### Written request
Give back exactly the lines from the one containing "I need masks" through the end of the records, including both, and no others.

---- Supplied records

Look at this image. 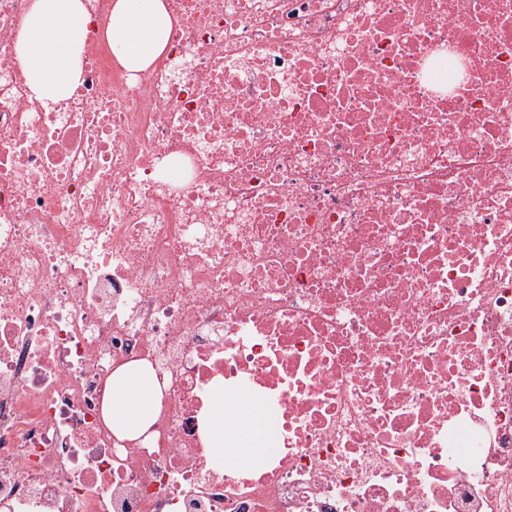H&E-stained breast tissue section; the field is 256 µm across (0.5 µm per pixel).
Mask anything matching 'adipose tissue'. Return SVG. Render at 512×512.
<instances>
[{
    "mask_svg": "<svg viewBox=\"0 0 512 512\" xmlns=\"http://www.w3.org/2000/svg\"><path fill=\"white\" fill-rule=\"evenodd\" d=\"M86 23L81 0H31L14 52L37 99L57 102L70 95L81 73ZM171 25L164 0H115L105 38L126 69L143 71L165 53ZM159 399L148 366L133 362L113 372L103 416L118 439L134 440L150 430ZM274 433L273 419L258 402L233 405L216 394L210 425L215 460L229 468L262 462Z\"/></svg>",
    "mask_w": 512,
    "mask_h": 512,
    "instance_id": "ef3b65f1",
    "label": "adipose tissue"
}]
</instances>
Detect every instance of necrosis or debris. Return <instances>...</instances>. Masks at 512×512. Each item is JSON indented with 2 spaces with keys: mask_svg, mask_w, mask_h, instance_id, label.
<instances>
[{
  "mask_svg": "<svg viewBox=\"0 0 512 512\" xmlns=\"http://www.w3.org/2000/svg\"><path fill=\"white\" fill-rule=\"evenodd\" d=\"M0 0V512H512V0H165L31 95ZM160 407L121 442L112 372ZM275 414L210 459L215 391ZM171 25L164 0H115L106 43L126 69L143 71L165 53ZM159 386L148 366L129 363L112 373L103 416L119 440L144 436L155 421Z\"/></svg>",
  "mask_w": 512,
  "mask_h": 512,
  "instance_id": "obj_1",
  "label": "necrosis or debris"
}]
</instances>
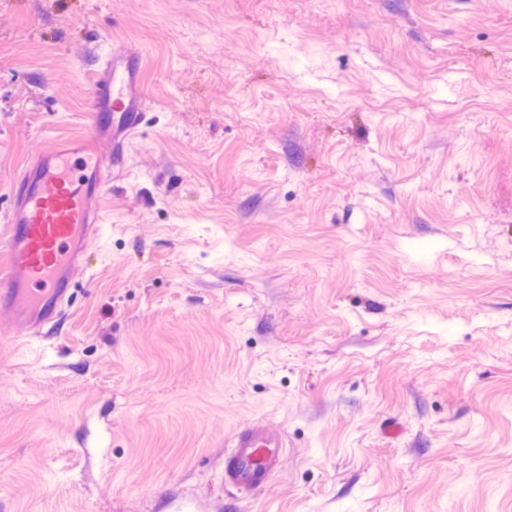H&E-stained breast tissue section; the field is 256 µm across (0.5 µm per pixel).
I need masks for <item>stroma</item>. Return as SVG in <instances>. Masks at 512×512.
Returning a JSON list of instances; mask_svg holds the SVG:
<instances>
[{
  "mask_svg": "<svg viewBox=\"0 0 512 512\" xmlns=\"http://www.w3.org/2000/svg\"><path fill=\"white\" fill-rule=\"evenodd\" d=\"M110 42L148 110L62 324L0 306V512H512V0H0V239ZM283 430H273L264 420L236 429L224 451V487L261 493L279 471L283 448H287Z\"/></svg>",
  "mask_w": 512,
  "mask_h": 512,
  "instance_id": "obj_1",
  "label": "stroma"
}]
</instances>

--------

### The result
I need masks for <item>stroma</item>. Return as SVG in <instances>. Masks at 512×512.
Returning a JSON list of instances; mask_svg holds the SVG:
<instances>
[{
  "mask_svg": "<svg viewBox=\"0 0 512 512\" xmlns=\"http://www.w3.org/2000/svg\"><path fill=\"white\" fill-rule=\"evenodd\" d=\"M110 42L148 110L62 324L0 306V512H512V0H0V239ZM283 430H273L264 420L236 429L224 451V487L261 493L279 471L283 448H287Z\"/></svg>",
  "mask_w": 512,
  "mask_h": 512,
  "instance_id": "obj_1",
  "label": "stroma"
}]
</instances>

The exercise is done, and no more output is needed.